__EXTRACTED INFORMATION__
--------

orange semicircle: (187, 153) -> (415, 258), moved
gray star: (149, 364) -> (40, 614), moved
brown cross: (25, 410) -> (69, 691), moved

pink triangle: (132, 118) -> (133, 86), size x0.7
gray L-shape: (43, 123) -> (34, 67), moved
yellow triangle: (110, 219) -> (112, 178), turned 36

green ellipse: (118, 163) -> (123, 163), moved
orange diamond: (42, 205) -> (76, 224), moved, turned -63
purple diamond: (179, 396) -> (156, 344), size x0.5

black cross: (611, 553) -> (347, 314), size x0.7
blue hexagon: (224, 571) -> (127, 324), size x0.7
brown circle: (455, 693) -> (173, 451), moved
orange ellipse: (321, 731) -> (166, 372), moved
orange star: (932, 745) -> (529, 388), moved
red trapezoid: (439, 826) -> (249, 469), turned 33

--------

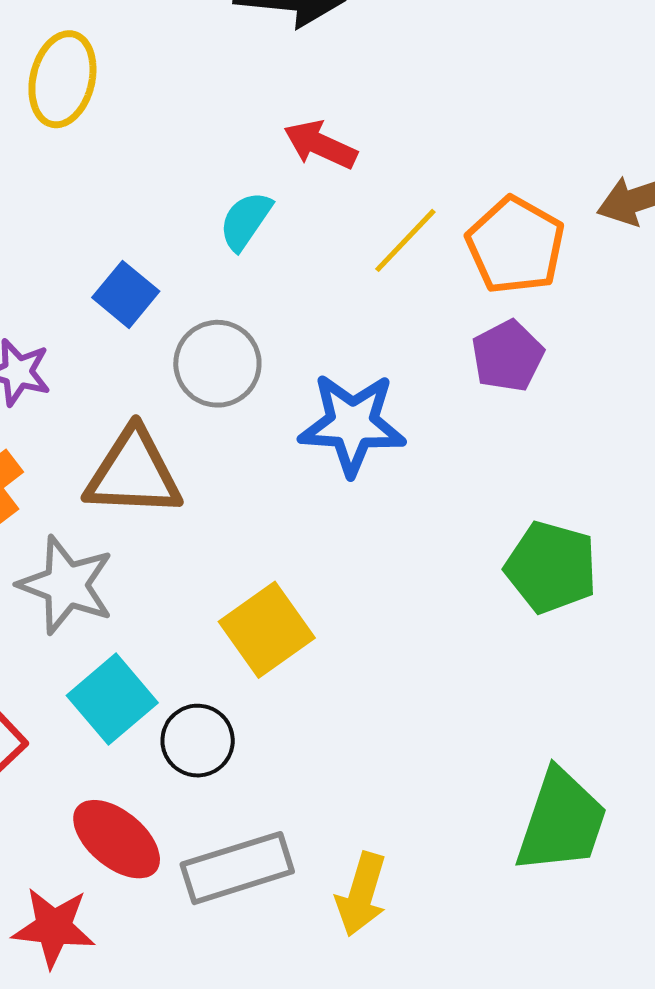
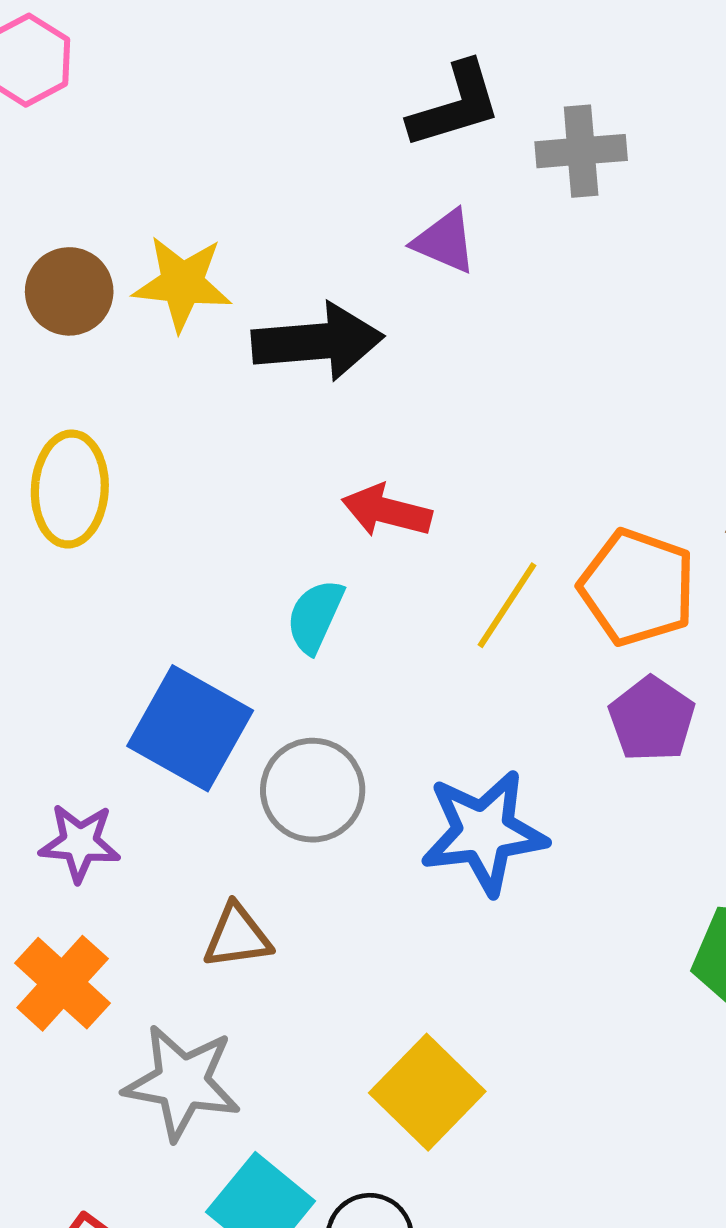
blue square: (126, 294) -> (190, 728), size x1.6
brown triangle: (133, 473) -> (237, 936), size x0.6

--------

__TASK BRIEF__
From the records above, quote only the lines running from the line with "orange semicircle: (187, 153)" to the line with "red trapezoid: (439, 826)", both lines included.

__YOUR RESPONSE__
orange semicircle: (187, 153) -> (415, 258), moved
gray star: (149, 364) -> (40, 614), moved
brown cross: (25, 410) -> (69, 691), moved

pink triangle: (132, 118) -> (133, 86), size x0.7
gray L-shape: (43, 123) -> (34, 67), moved
yellow triangle: (110, 219) -> (112, 178), turned 36

green ellipse: (118, 163) -> (123, 163), moved
orange diamond: (42, 205) -> (76, 224), moved, turned -63
purple diamond: (179, 396) -> (156, 344), size x0.5

black cross: (611, 553) -> (347, 314), size x0.7
blue hexagon: (224, 571) -> (127, 324), size x0.7
brown circle: (455, 693) -> (173, 451), moved
orange ellipse: (321, 731) -> (166, 372), moved
orange star: (932, 745) -> (529, 388), moved
red trapezoid: (439, 826) -> (249, 469), turned 33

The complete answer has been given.